§ Instructions for the task
Please write out exactly the lines of the data below from the line holding "missing | orange-coloured" through the line holding "colour | emerald", and leave out the rest.

§ Extracted information
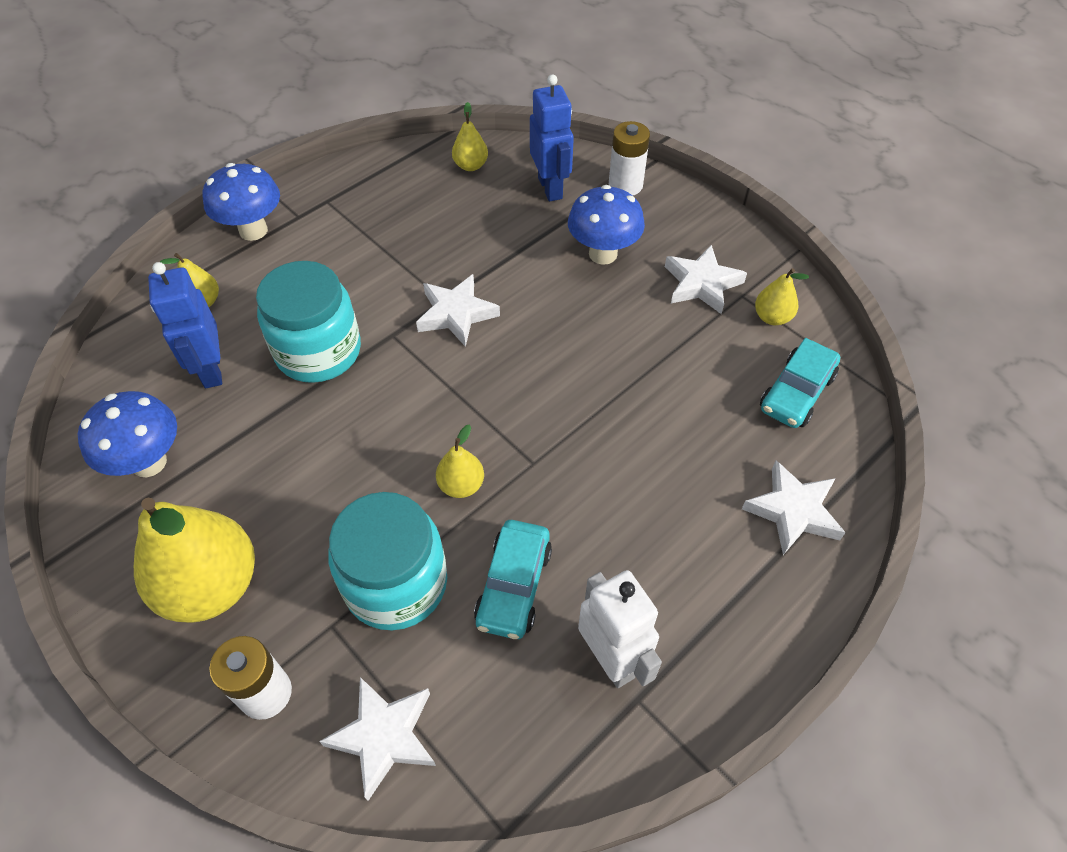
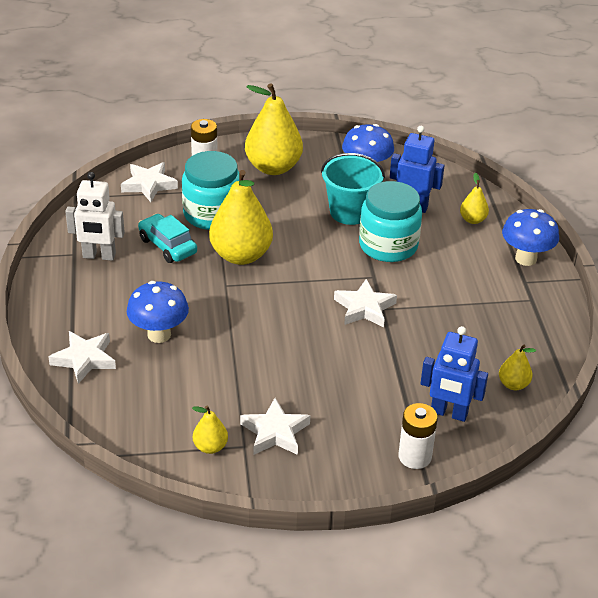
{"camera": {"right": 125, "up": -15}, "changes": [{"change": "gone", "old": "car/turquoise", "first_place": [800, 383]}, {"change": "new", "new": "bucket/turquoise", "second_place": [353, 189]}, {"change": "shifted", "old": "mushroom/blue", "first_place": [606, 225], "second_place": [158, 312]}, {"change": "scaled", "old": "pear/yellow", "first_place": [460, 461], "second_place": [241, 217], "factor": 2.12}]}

...

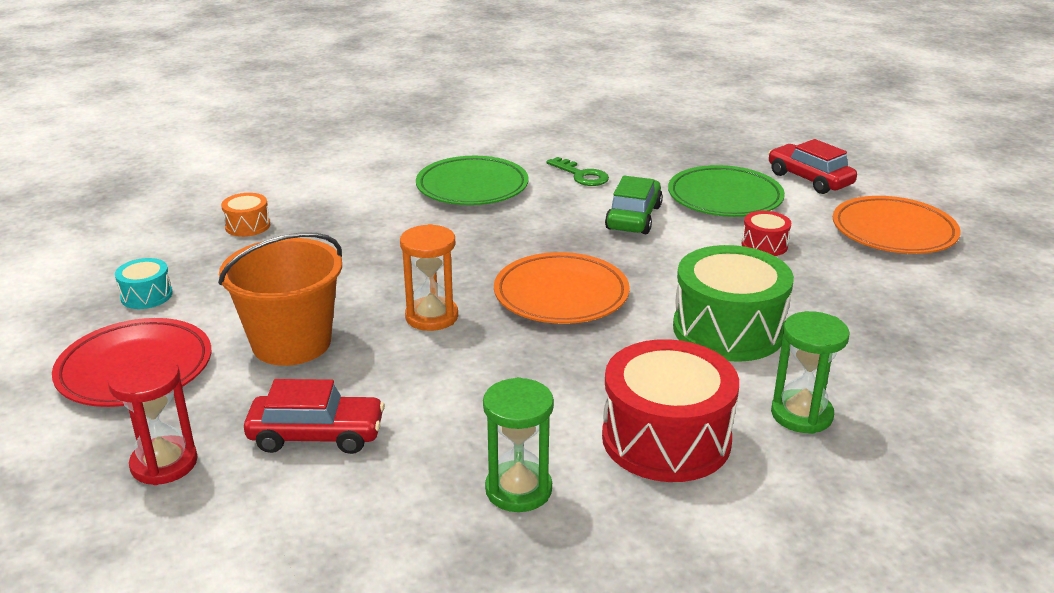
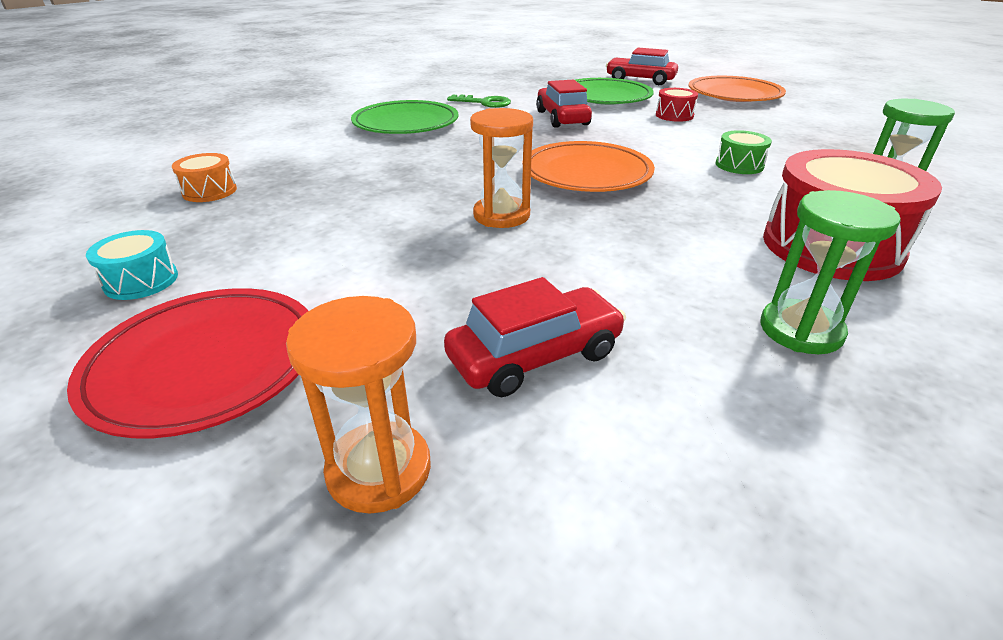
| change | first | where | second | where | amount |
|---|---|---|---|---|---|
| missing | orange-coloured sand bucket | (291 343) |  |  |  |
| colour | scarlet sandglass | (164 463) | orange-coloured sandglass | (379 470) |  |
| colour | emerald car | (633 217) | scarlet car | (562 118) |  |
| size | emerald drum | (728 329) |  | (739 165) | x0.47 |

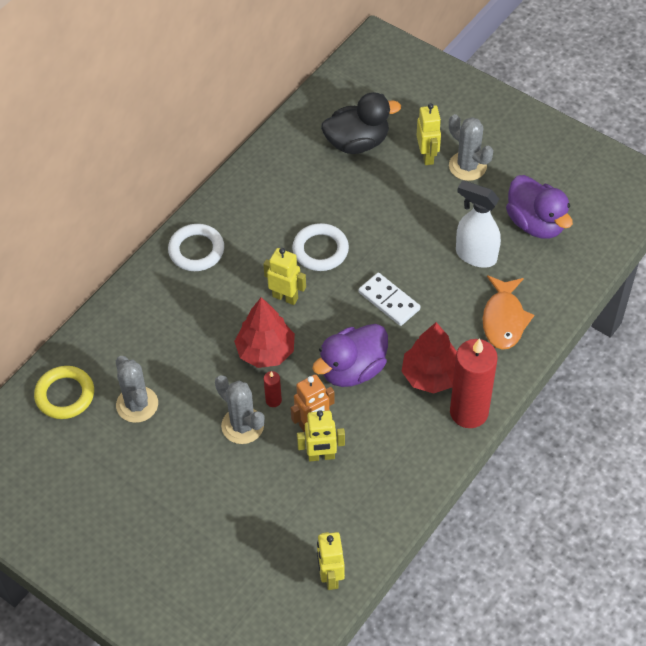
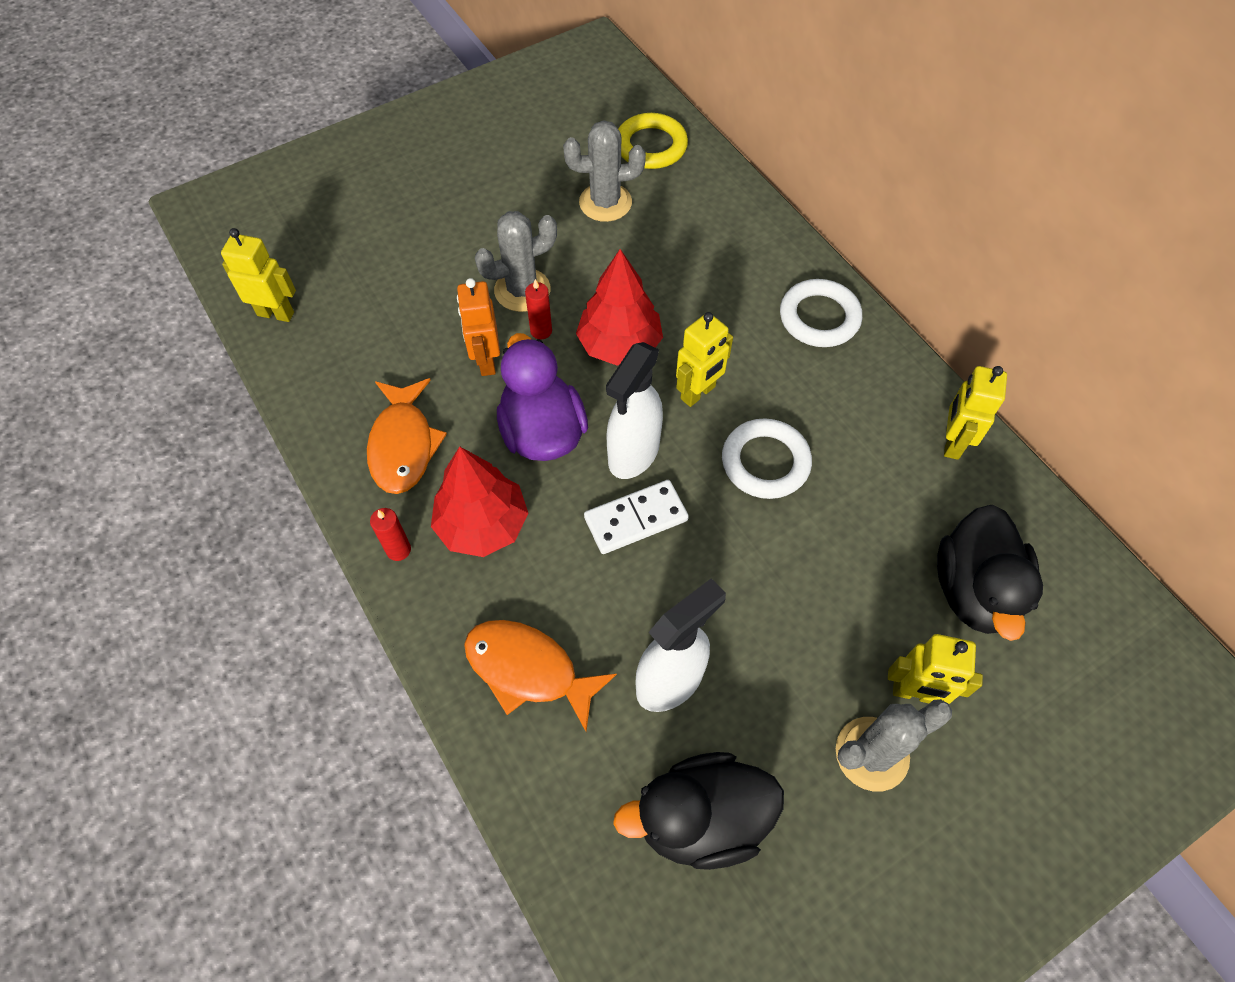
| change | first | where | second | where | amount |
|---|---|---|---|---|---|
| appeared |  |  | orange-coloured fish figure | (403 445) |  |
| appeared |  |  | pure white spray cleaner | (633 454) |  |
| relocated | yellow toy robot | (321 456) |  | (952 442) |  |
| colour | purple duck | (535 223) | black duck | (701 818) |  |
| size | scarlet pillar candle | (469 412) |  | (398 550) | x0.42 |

§ Task output
| missing | orange-coloured sand bucket | (291 343) |  |  |  |
| colour | scarlet sandglass | (164 463) | orange-coloured sandglass | (379 470) |  |
| colour | emerald car | (633 217) | scarlet car | (562 118) |  |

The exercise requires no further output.